◆ Exercise details:
Every line in the records below between the one holding "expense5.mp3: [288,35,311,65] ->" and the one holding "Device: [916,51,958,94] ->", inclusive, is to be set down exactly; all other lines are to be left out.

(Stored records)
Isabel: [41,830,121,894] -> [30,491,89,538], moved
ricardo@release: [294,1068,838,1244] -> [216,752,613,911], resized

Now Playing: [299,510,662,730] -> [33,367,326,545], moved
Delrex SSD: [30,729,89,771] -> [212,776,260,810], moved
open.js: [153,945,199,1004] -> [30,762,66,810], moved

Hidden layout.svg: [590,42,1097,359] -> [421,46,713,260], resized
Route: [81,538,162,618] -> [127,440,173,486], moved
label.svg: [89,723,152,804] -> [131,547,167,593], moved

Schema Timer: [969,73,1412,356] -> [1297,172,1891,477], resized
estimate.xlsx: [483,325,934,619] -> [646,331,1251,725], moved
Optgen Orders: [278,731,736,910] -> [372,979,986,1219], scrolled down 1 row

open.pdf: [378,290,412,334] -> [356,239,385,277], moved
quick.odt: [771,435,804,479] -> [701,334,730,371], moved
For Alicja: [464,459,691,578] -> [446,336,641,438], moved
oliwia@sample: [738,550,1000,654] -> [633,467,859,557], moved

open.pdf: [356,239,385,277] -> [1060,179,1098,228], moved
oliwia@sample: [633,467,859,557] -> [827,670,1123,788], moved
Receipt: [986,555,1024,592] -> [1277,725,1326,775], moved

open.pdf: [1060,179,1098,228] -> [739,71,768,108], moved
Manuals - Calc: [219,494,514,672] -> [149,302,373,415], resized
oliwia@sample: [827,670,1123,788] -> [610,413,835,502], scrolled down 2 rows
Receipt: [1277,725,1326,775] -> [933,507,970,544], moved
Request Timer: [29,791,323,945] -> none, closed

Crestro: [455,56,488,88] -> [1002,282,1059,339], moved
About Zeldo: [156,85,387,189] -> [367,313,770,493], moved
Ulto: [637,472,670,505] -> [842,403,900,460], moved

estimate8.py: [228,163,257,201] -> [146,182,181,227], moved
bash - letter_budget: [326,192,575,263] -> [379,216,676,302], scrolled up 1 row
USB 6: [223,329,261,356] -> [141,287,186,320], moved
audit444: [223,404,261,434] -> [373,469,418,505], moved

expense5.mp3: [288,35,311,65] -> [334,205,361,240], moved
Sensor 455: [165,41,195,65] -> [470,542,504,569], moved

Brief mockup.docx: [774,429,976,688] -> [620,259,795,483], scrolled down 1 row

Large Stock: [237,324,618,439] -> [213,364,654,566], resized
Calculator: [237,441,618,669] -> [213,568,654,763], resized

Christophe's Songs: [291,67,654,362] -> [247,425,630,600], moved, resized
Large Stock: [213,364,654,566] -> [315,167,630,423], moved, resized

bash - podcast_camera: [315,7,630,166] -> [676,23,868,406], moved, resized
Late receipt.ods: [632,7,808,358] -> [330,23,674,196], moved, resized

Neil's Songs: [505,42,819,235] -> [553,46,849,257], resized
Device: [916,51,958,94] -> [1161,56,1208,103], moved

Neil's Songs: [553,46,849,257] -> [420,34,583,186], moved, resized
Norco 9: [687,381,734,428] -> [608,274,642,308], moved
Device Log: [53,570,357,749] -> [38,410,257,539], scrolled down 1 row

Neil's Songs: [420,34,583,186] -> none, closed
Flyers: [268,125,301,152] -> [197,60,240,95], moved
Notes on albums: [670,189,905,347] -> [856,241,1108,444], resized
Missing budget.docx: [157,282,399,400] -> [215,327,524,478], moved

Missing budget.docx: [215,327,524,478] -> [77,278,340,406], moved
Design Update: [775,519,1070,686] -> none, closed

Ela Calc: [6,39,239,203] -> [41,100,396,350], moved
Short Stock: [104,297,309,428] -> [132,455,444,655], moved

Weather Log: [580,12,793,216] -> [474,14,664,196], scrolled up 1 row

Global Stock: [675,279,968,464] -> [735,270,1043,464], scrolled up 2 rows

◆ Your solution:
expense5.mp3: [288,35,311,65] -> [334,205,361,240], moved
Sensor 455: [165,41,195,65] -> [470,542,504,569], moved

Brief mockup.docx: [774,429,976,688] -> [620,259,795,483], scrolled down 1 row

Large Stock: [237,324,618,439] -> [213,364,654,566], resized
Calculator: [237,441,618,669] -> [213,568,654,763], resized

Christophe's Songs: [291,67,654,362] -> [247,425,630,600], moved, resized
Large Stock: [213,364,654,566] -> [315,167,630,423], moved, resized

bash - podcast_camera: [315,7,630,166] -> [676,23,868,406], moved, resized
Late receipt.ods: [632,7,808,358] -> [330,23,674,196], moved, resized

Neil's Songs: [505,42,819,235] -> [553,46,849,257], resized
Device: [916,51,958,94] -> [1161,56,1208,103], moved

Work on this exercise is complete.